- [Activity] Once the line with "(562, 220) = (201, 189): orange" is found in the entries below, print it and each following line exactly, stopping after the line with "(398, 343) = (560, 555): black wallet -> none"; print nothing else.

- [Given information]
· · · ·

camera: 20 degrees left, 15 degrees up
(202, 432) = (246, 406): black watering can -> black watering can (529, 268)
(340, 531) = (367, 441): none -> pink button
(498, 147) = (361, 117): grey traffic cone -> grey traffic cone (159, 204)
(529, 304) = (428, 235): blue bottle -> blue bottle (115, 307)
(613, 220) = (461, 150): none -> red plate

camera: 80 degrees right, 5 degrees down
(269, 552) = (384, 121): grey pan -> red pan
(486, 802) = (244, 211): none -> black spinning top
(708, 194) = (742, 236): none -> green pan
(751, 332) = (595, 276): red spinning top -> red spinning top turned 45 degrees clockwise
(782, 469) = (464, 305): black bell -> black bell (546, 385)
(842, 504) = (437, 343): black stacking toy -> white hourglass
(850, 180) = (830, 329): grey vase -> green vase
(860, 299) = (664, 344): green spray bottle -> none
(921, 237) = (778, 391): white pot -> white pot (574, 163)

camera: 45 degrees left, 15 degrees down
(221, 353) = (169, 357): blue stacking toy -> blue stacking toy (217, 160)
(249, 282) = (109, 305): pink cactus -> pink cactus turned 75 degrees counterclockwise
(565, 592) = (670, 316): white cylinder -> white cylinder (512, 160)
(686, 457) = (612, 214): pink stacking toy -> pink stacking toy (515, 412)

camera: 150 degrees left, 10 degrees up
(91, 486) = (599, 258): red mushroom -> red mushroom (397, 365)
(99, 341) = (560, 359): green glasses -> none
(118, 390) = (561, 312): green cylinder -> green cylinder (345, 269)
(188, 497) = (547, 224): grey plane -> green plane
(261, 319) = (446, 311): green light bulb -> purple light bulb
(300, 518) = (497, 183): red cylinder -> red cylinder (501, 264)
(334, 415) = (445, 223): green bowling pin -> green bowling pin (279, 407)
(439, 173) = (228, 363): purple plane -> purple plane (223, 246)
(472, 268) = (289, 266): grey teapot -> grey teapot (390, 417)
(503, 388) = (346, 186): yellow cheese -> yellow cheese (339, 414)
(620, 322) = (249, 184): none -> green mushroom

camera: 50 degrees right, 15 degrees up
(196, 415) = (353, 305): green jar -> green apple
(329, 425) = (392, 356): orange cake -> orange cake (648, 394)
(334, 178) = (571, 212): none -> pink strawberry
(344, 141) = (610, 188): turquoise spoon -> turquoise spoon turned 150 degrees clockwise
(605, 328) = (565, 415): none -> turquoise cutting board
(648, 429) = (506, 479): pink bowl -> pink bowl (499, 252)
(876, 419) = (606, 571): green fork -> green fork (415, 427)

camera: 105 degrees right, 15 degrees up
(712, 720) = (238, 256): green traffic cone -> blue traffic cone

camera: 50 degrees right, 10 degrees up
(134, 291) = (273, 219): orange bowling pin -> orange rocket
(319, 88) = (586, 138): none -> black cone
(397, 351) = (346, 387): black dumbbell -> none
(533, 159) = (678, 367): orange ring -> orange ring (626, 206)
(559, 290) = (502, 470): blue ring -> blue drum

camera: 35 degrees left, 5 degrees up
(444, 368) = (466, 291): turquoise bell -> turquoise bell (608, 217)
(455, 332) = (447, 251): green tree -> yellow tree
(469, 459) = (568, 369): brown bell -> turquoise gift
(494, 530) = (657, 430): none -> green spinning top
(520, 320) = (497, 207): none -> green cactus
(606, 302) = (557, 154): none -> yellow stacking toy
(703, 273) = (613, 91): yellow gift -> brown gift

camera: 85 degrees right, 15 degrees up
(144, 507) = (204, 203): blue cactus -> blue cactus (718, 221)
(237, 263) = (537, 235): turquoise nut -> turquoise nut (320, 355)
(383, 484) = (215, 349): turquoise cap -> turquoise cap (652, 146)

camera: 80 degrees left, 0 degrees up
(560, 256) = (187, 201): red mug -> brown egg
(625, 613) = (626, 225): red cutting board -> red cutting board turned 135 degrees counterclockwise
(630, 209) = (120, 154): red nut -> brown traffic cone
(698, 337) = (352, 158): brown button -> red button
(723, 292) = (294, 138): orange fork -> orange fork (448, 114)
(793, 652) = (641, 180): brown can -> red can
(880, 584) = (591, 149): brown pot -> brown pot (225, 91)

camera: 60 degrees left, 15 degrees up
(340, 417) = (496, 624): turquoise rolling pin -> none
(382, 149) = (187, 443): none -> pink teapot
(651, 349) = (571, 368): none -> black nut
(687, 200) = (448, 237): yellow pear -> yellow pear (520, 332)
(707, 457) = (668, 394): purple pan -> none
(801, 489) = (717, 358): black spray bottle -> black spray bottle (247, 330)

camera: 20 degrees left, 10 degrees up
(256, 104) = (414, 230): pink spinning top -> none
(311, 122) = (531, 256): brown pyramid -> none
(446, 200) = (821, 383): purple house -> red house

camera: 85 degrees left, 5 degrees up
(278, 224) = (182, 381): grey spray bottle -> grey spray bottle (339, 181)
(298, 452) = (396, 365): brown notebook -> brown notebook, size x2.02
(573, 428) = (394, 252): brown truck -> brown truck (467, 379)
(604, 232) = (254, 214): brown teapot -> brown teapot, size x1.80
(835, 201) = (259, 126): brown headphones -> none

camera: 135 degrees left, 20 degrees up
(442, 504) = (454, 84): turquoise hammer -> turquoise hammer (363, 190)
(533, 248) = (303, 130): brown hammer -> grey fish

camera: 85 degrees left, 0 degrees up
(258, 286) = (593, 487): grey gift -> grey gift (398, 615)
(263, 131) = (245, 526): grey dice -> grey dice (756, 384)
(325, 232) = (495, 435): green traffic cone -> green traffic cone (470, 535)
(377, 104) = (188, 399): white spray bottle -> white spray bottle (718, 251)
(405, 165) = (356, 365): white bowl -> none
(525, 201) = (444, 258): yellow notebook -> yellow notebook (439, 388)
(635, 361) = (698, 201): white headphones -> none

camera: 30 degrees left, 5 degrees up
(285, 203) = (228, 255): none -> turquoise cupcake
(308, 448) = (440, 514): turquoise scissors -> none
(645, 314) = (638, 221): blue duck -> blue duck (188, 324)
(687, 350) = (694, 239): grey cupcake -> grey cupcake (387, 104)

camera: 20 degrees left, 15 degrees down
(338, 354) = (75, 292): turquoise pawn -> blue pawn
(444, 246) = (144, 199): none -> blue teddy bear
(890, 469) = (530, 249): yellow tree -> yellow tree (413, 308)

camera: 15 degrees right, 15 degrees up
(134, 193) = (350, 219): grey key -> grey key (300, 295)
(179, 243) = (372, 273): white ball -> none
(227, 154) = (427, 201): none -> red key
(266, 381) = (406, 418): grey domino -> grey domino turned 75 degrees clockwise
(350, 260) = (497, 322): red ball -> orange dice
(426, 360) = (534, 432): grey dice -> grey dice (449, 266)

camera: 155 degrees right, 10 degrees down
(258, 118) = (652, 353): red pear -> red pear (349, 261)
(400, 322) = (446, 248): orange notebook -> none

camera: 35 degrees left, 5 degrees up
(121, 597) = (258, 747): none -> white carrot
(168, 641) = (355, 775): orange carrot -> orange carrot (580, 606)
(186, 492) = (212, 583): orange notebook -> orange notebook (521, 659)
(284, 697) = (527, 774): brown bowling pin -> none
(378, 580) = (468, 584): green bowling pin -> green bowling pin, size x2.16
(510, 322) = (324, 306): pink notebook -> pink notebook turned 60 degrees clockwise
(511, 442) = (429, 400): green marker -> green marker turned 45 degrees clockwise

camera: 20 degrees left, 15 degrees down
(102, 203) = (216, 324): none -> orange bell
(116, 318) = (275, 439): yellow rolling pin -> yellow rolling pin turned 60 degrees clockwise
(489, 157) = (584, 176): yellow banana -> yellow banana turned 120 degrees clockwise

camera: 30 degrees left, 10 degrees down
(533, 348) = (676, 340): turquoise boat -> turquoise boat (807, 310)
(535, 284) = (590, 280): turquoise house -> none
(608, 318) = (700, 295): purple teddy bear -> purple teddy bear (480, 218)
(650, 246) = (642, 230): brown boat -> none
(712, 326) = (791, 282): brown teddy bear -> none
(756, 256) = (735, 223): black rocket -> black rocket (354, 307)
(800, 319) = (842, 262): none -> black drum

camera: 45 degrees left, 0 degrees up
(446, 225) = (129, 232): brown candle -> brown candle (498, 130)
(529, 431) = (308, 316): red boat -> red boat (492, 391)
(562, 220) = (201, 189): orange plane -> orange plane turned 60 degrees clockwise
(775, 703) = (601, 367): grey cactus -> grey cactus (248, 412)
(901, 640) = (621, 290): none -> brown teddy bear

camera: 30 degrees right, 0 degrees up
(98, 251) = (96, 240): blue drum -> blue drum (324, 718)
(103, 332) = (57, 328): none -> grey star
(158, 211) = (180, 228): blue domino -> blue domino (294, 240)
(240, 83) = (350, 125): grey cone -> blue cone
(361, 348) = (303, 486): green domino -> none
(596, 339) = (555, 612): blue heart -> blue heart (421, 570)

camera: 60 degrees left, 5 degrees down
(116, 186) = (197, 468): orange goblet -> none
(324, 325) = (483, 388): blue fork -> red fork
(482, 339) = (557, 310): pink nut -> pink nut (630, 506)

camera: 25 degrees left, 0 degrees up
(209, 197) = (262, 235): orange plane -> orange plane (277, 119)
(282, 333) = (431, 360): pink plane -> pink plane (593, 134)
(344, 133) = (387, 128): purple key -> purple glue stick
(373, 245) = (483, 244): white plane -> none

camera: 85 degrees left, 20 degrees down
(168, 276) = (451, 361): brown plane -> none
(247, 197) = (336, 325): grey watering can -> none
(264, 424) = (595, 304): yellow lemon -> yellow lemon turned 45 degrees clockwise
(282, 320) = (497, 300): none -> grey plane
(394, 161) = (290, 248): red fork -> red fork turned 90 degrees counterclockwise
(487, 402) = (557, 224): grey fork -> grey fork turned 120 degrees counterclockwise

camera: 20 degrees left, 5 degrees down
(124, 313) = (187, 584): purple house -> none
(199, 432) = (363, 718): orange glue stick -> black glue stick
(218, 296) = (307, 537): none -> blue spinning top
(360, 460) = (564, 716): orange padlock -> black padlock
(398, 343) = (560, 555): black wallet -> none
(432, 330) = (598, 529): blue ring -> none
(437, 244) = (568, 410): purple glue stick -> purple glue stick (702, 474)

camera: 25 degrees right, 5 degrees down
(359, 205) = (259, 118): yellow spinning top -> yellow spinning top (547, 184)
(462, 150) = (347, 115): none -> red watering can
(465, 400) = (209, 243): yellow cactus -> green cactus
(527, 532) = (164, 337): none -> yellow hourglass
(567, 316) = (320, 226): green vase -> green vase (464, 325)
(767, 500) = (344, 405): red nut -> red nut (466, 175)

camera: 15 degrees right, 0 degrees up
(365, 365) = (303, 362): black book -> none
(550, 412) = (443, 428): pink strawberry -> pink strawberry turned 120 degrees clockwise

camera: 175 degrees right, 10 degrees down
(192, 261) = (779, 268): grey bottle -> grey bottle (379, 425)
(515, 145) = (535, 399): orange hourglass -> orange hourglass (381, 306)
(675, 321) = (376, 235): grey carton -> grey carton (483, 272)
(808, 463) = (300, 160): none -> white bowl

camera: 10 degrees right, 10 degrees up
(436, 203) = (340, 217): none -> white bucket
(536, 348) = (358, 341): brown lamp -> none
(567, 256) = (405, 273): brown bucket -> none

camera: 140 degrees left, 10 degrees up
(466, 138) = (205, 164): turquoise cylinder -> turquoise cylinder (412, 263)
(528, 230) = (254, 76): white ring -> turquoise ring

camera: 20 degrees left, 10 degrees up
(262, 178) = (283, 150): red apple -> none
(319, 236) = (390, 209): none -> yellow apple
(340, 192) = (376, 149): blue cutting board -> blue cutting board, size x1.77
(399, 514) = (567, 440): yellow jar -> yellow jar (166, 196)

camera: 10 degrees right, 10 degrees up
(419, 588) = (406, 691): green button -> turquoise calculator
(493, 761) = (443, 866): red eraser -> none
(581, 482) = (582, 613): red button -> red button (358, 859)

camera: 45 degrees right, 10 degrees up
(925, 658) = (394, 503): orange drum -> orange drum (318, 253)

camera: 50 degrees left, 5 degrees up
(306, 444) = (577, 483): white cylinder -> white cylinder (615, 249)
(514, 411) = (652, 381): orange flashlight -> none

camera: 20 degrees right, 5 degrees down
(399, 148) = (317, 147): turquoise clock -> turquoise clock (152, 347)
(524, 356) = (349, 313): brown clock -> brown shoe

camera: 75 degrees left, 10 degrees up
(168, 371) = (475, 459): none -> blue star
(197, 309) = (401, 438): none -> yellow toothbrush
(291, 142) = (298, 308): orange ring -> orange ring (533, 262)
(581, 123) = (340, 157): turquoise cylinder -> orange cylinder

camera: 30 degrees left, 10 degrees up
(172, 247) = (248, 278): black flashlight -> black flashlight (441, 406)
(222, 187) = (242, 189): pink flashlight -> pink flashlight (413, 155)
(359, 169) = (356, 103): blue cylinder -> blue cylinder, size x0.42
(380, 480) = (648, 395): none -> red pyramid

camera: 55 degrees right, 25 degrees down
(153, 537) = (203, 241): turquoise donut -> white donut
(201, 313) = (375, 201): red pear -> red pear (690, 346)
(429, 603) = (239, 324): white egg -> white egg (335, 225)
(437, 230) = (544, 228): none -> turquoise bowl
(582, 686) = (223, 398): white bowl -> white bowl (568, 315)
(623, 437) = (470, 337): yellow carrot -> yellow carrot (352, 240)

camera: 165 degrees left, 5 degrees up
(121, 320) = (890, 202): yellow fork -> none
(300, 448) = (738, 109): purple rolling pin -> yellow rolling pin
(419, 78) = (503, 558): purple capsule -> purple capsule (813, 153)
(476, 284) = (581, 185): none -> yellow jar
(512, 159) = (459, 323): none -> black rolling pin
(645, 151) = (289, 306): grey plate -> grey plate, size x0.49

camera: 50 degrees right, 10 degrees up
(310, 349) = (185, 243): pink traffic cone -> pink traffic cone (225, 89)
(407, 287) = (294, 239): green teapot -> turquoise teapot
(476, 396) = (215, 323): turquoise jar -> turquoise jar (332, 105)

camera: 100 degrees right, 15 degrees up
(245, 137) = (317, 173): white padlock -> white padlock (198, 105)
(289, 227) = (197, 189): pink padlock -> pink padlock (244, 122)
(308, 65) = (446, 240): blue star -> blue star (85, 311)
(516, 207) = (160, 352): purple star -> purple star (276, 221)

· · · ·

- [Answer below]
(562, 220) = (201, 189): orange plane -> orange plane turned 60 degrees clockwise
(775, 703) = (601, 367): grey cactus -> grey cactus (248, 412)
(901, 640) = (621, 290): none -> brown teddy bear

camera: 30 degrees right, 0 degrees up
(98, 251) = (96, 240): blue drum -> blue drum (324, 718)
(103, 332) = (57, 328): none -> grey star
(158, 211) = (180, 228): blue domino -> blue domino (294, 240)
(240, 83) = (350, 125): grey cone -> blue cone
(361, 348) = (303, 486): green domino -> none
(596, 339) = (555, 612): blue heart -> blue heart (421, 570)

camera: 60 degrees left, 5 degrees down
(116, 186) = (197, 468): orange goblet -> none
(324, 325) = (483, 388): blue fork -> red fork
(482, 339) = (557, 310): pink nut -> pink nut (630, 506)

camera: 25 degrees left, 0 degrees up
(209, 197) = (262, 235): orange plane -> orange plane (277, 119)
(282, 333) = (431, 360): pink plane -> pink plane (593, 134)
(344, 133) = (387, 128): purple key -> purple glue stick
(373, 245) = (483, 244): white plane -> none

camera: 85 degrees left, 20 degrees down
(168, 276) = (451, 361): brown plane -> none
(247, 197) = (336, 325): grey watering can -> none
(264, 424) = (595, 304): yellow lemon -> yellow lemon turned 45 degrees clockwise
(282, 320) = (497, 300): none -> grey plane
(394, 161) = (290, 248): red fork -> red fork turned 90 degrees counterclockwise
(487, 402) = (557, 224): grey fork -> grey fork turned 120 degrees counterclockwise

camera: 20 degrees left, 5 degrees down
(124, 313) = (187, 584): purple house -> none
(199, 432) = (363, 718): orange glue stick -> black glue stick
(218, 296) = (307, 537): none -> blue spinning top
(360, 460) = (564, 716): orange padlock -> black padlock
(398, 343) = (560, 555): black wallet -> none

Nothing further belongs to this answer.